- [Work order]:
Beginning with the line that contains "none -> lime 1x2 plate [165,260,245,331]", repeat each line exactly through the end of the listing below. Pictures stay out.
========================
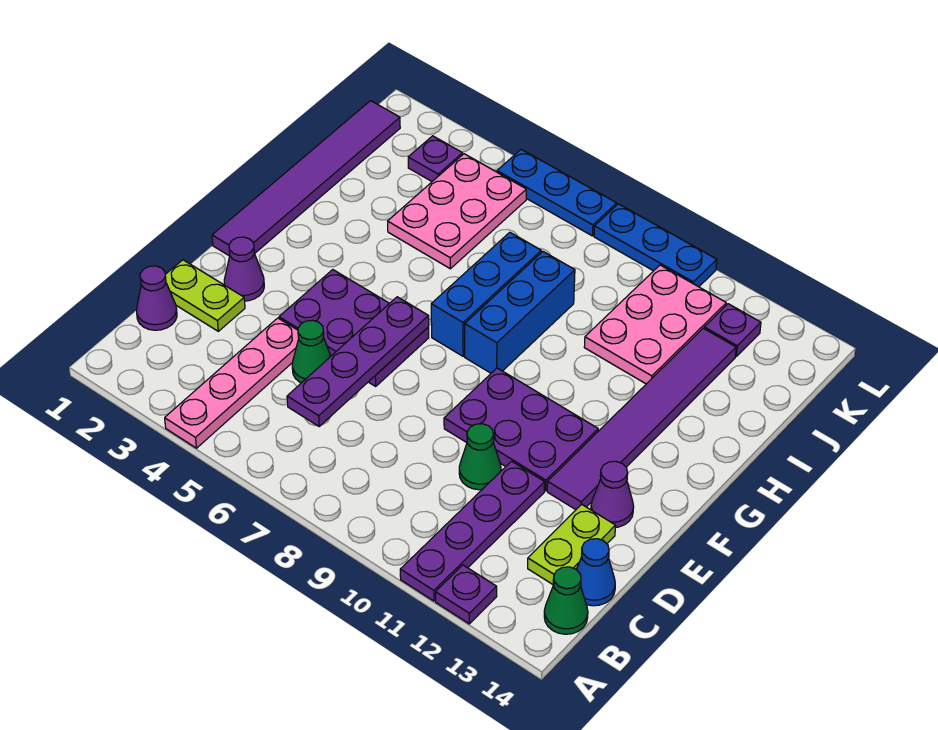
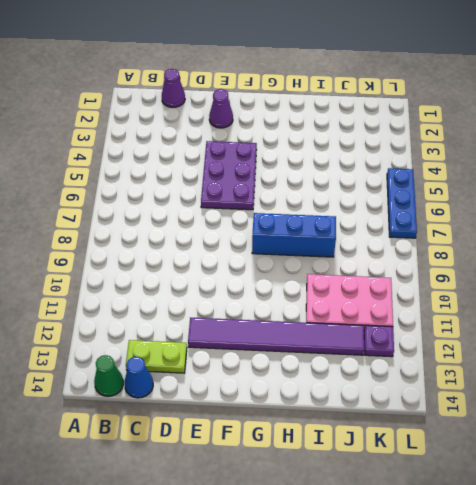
none -> pink 1x4 plate [165,318,299,448]
none -> purple 1x4 plate [400,461,545,601]
none -> purple 1x1 plate [436,565,497,624]

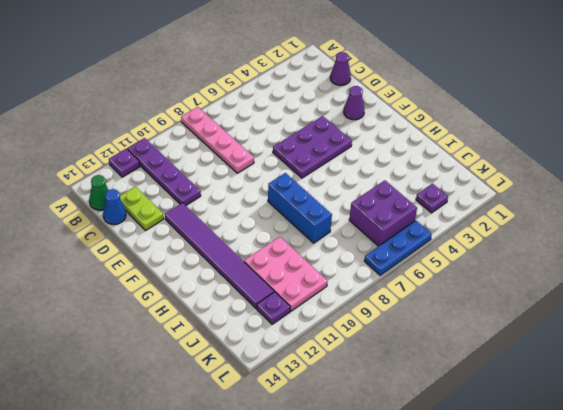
pink 1x4 plate [181,107,254,173] -> pink 1x4 plate moved to [165,318,299,448]
purple 2x2 brick [349,180,417,246] -> pink 2x3 plate [388,154,526,269]
none -> lime 1x2 plate [165,260,245,331]
none -> green 1x1 cone [292,320,331,383]
none -> green 1x1 cone [459,424,501,490]

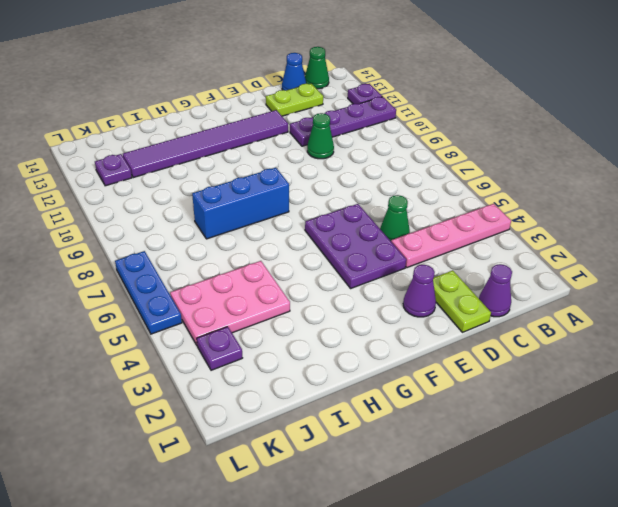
none -> purple 2x3 plate [444,368,598,491]
none -> purple 1x1 cone [591,461,634,527]
none -> purple 1x6 tile [212,101,400,256]

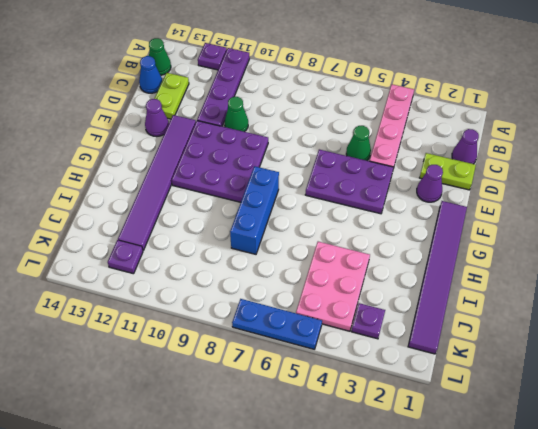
purple 3x3 plate [172,121,268,202] -> purple 2x3 plate [444,368,598,491]
none -> blue 1x3 brick [431,232,541,356]
none -> pink 2x3 plate [584,265,726,384]
none -> blue 1x3 plate [594,204,717,287]

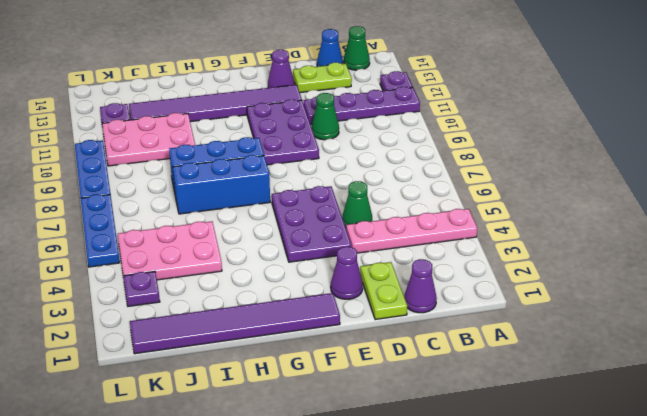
none -> purple 1x4 plate [287,297,429,426]

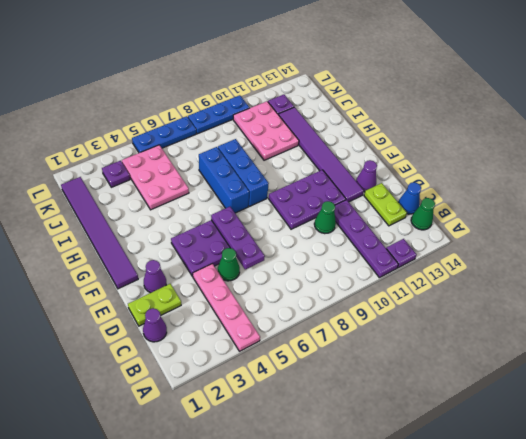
purple 1x3 plate [211,207,265,269] -> purple 1x4 plate [287,297,429,426]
========================
- [Exercise response]:
none -> lime 1x2 plate [165,260,245,331]
none -> green 1x1 cone [292,320,331,383]
none -> green 1x1 cone [459,424,501,490]

none -> purple 2x3 plate [444,368,598,491]
none -> purple 1x1 cone [591,461,634,527]
none -> purple 1x6 tile [212,101,400,256]

purple 3x3 plate [172,121,268,202] -> purple 2x3 plate [444,368,598,491]
none -> blue 1x3 brick [431,232,541,356]
none -> pink 2x3 plate [584,265,726,384]
none -> blue 1x3 plate [594,204,717,287]

none -> purple 1x4 plate [287,297,429,426]

purple 1x3 plate [211,207,265,269] -> purple 1x4 plate [287,297,429,426]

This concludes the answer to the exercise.